YOUR TASK:
Could you set down exactly the lines of the data below, starting at the one that holds "orange eraser: 12 -> 10" and ending at the one that holds "purple eraser: 0 -> 2", both included, and only those?

(EXERCISE INPUTS Opens)

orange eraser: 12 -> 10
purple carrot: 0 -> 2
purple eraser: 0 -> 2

(EXERCISE INPUTS Closes)
(EXERCISE INPUTS Opens)

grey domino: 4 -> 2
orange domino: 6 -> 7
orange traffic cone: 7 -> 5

(EXERCISE INPUTS Closes)

ANSWER AREA:
orange eraser: 12 -> 10
purple carrot: 0 -> 2
purple eraser: 0 -> 2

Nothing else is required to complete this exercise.